Collect every line in the items below that contains the string "positioned" and copy each one out in full. Case counts.

╔══

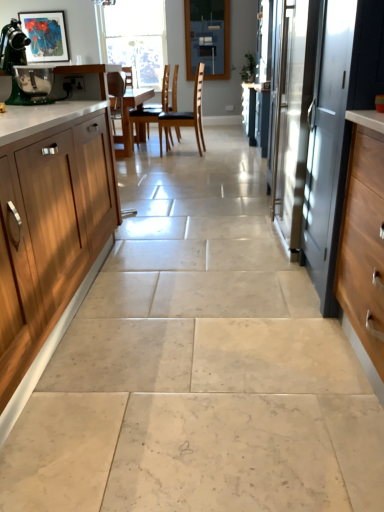
Question: Which direction should I rotate to look at brown leather chair at center, the 2th chair positioned from the right, — up or down?

Choices:
 (A) up
 (B) down

Answer: (A)

Question: Should I look upward or downward to see matte acrylic painting at upper left?

Choices:
 (A) down
 (B) up

Answer: (B)

Question: From a real-world perspective, is black leather chair at center, placed as the 2th chair when sorted from left to right, beneath blue glass window screen at upper center?

Choices:
 (A) yes
 (B) no

Answer: (A)

Question: From a real-world perspective, is black leather chair at center, placed as the 2th chair when sorted from left to right, positioned over blue glass window screen at upper center based on gravity?

Choices:
 (A) no
 (B) yes

Answer: (A)

Question: Is black leather chair at center, which is counted as the first chair, starting from the right, bigger than blue glass window screen at upper center?

Choices:
 (A) no
 (B) yes

Answer: (B)

Question: Is black leather chair at center, which is counted as the first chair, starting from the right, oriented towards blue glass window screen at upper center?

Choices:
 (A) yes
 (B) no

Answer: (B)

Question: From the image's perspective, is black leather chair at center, which is counted as the first chair, starting from the right, above blue glass window screen at upper center?

Choices:
 (A) no
 (B) yes

Answer: (A)

Question: Is blue glass window screen at upper center at the back of black leather chair at center, placed as the 2th chair when sorted from left to right?

Choices:
 (A) yes
 (B) no

Answer: (B)

Question: From the image's perspective, does black leather chair at center, which is counted as the first chair, starting from the right, appear higher than clear glass window at upper center?

Choices:
 (A) yes
 (B) no

Answer: (B)

Question: From a real-world perspective, is black leather chair at center, placed as the 2th chair when sorted from left to right, physically above clear glass window at upper center?

Choices:
 (A) yes
 (B) no

Answer: (B)

Question: Does black leather chair at center, which is counted as the first chair, starting from the right, appear on the left side of clear glass window at upper center?

Choices:
 (A) no
 (B) yes

Answer: (A)

Question: Is black leather chair at center, placed as the 2th chair when sorted from left to right, wider than clear glass window at upper center?

Choices:
 (A) yes
 (B) no

Answer: (A)

Question: Can you confirm if black leather chair at center, which is counted as the first chair, starting from the right, is smaller than clear glass window at upper center?

Choices:
 (A) no
 (B) yes

Answer: (B)

Question: Considering the relative sizes of black leather chair at center, which is counted as the first chair, starting from the right, and clear glass window at upper center in the image provided, is black leather chair at center, which is counted as the first chair, starting from the right, taller than clear glass window at upper center?

Choices:
 (A) no
 (B) yes

Answer: (A)

Question: Are satin silver screen door at right and blue glass window screen at upper center far apart?

Choices:
 (A) yes
 (B) no

Answer: (A)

╚══

:: RESPONSE AREA ::
Question: Which direction should I rotate to look at brown leather chair at center, the 2th chair positioned from the right, — up or down?
Question: From a real-world perspective, is black leather chair at center, placed as the 2th chair when sorted from left to right, positioned over blue glass window screen at upper center based on gravity?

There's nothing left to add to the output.